• [Before-and-after change records]
━━━━
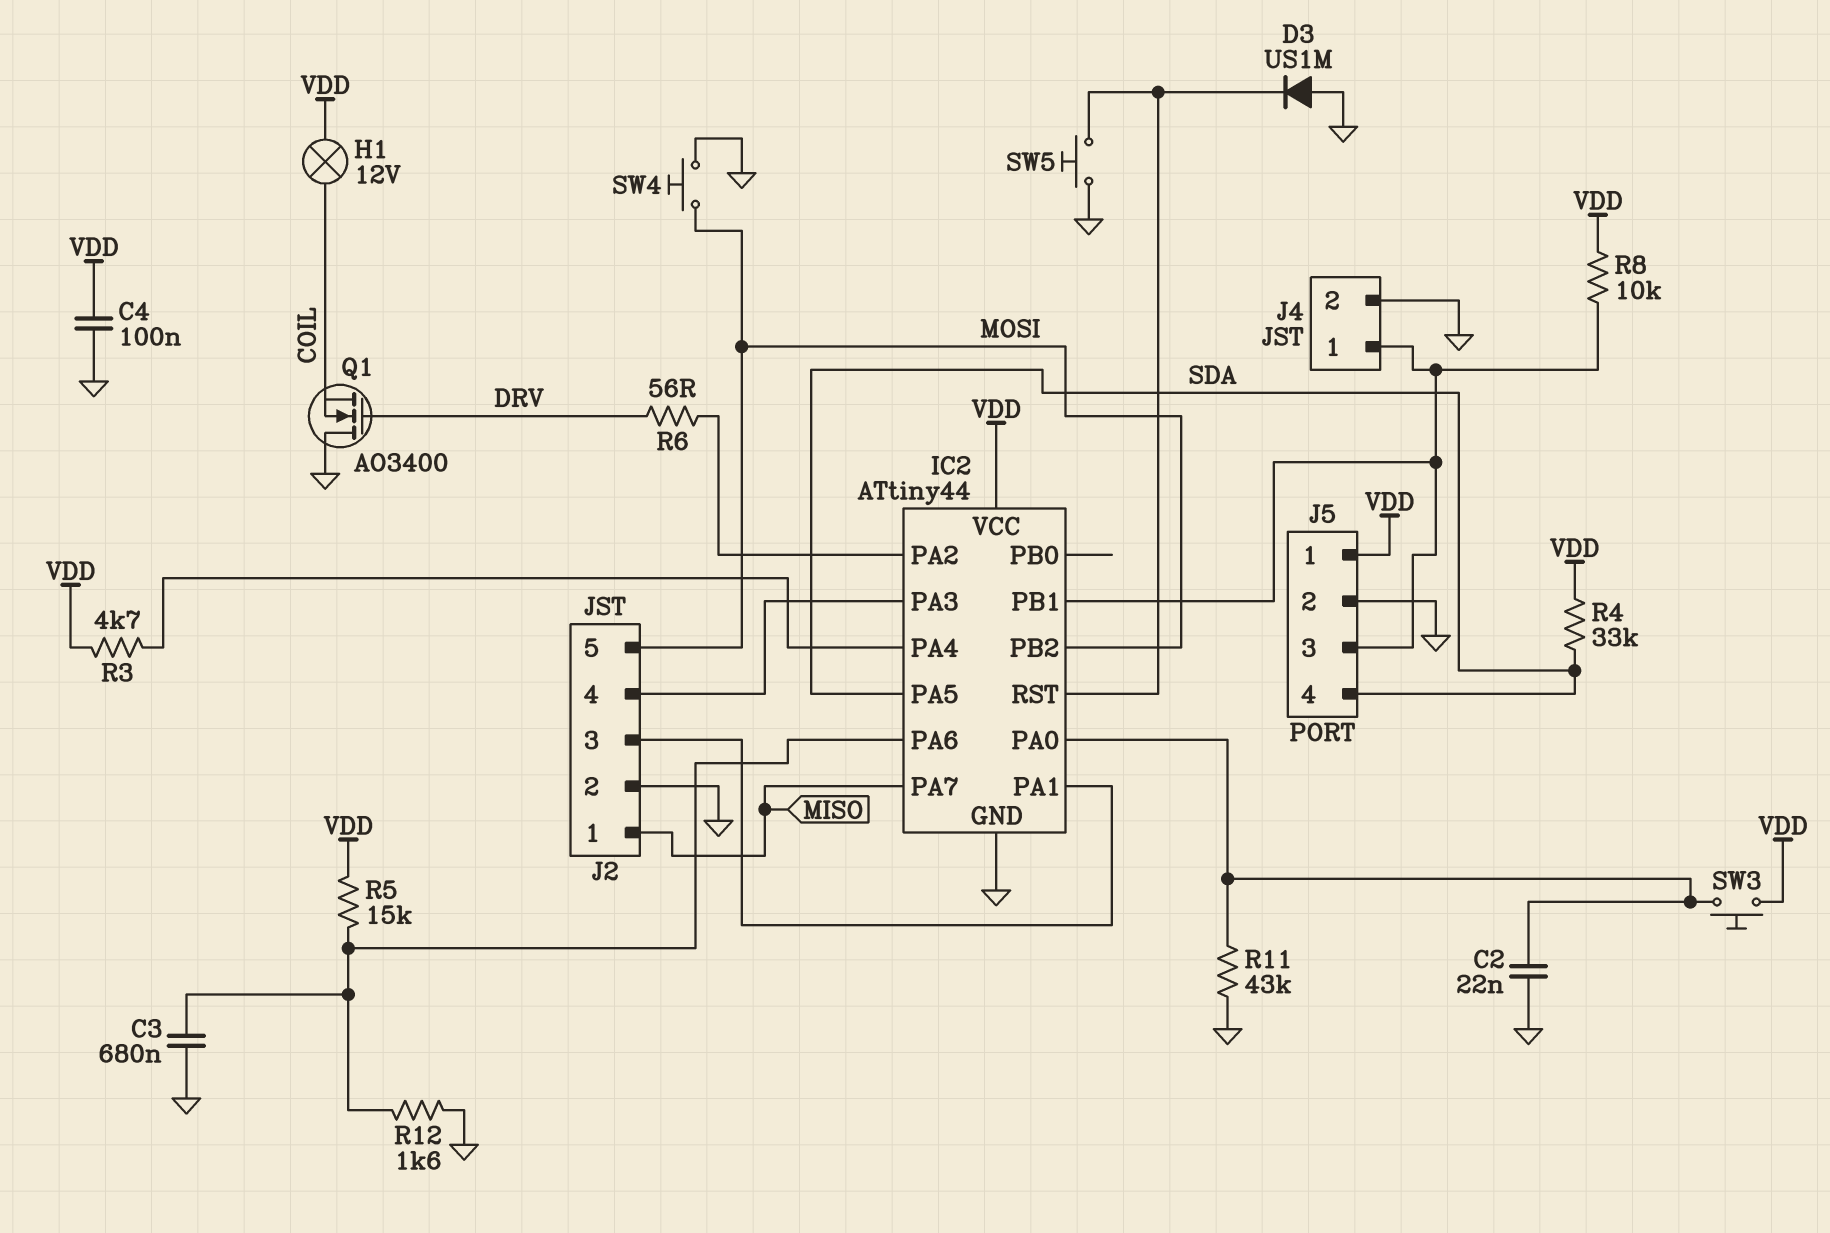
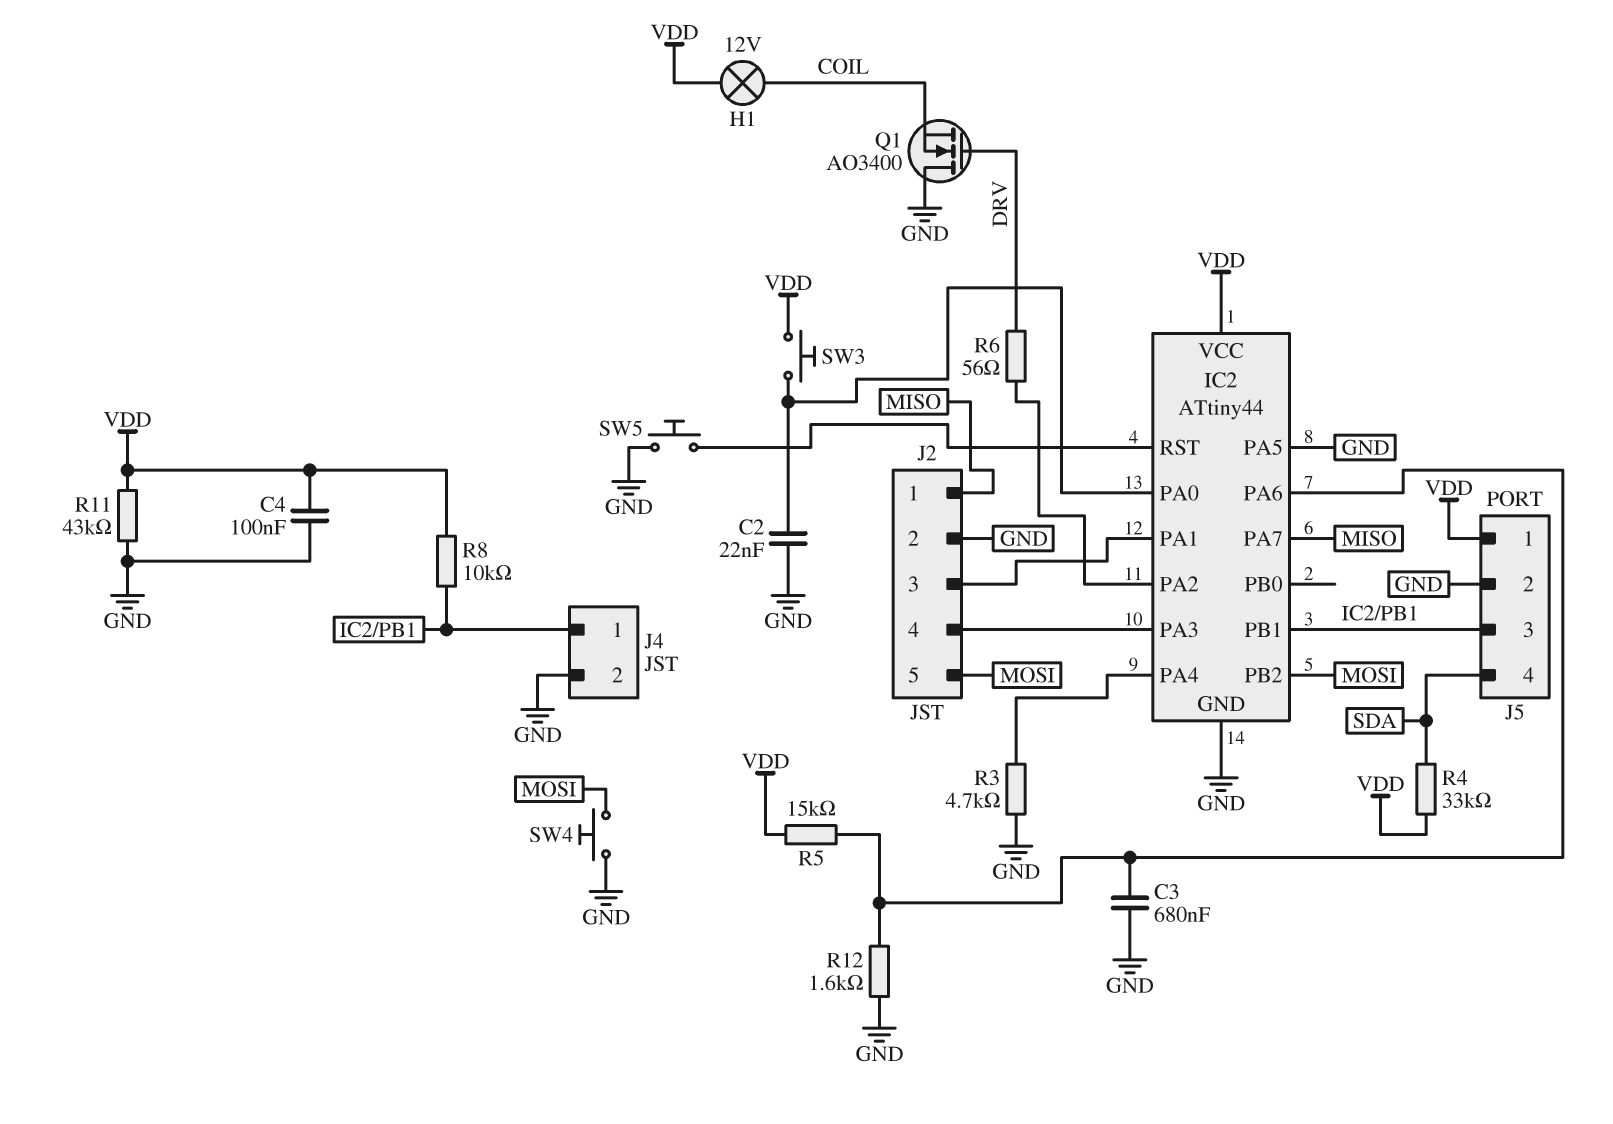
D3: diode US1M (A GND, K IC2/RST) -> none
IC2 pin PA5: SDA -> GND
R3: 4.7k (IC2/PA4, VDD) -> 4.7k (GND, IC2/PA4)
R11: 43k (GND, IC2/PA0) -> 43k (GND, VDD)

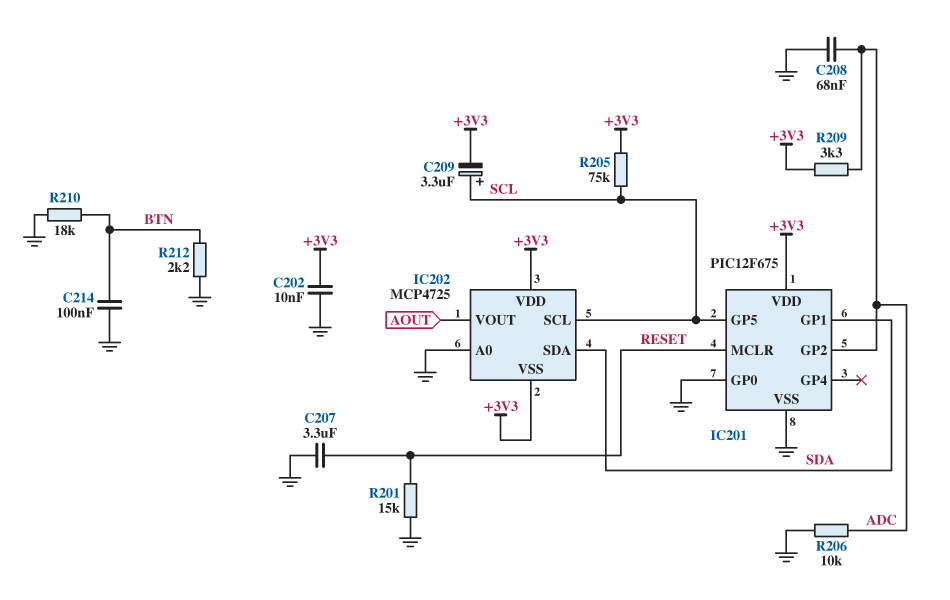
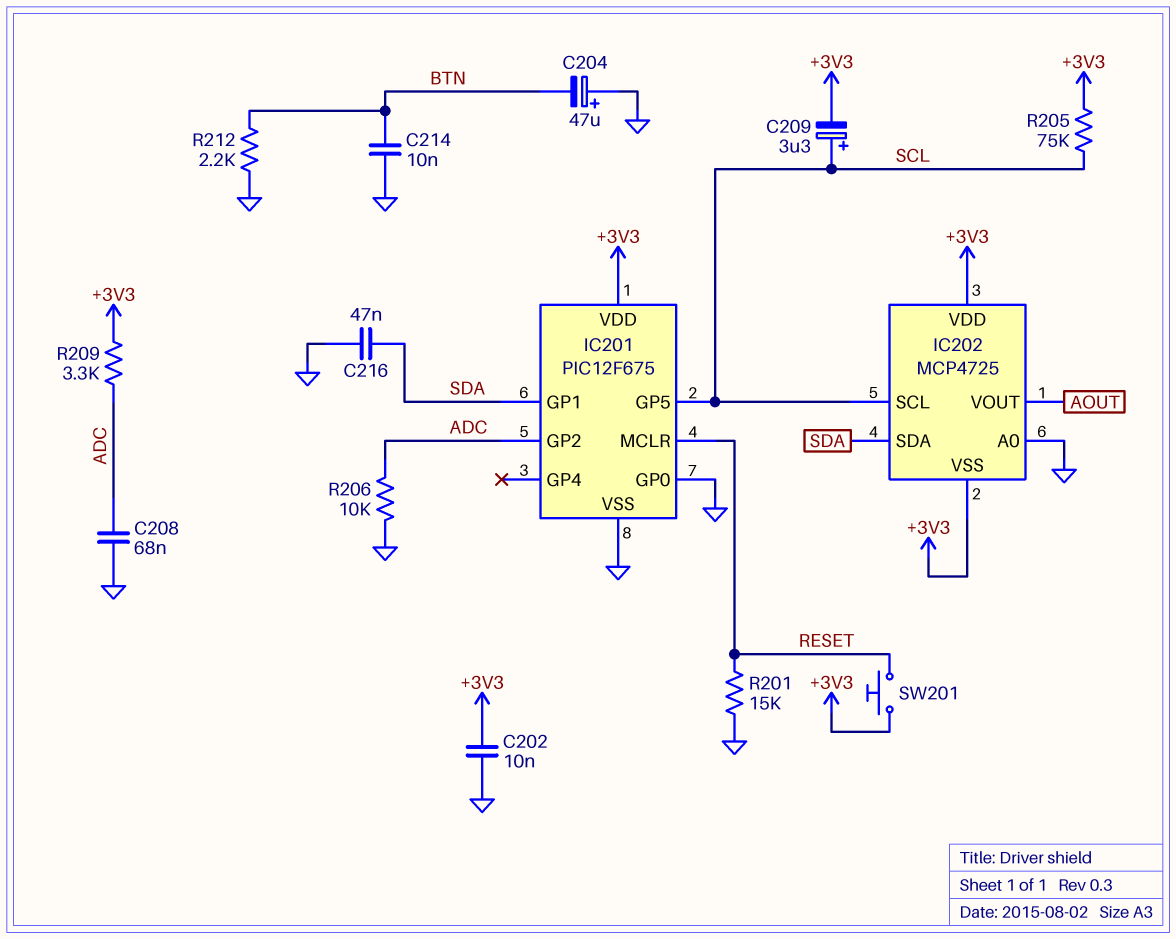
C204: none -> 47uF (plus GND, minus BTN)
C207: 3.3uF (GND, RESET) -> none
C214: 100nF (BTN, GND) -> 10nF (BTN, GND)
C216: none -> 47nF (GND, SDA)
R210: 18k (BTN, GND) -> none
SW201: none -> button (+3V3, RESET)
━━━━
• [Requirement]
Only the text of the entries belongs in the answer, copied exactly; the pictures stay out.

• [Your response]
D3: diode US1M (A GND, K IC2/RST) -> none
IC2 pin PA5: SDA -> GND
R3: 4.7k (IC2/PA4, VDD) -> 4.7k (GND, IC2/PA4)
R11: 43k (GND, IC2/PA0) -> 43k (GND, VDD)

C204: none -> 47uF (plus GND, minus BTN)
C207: 3.3uF (GND, RESET) -> none
C214: 100nF (BTN, GND) -> 10nF (BTN, GND)
C216: none -> 47nF (GND, SDA)
R210: 18k (BTN, GND) -> none
SW201: none -> button (+3V3, RESET)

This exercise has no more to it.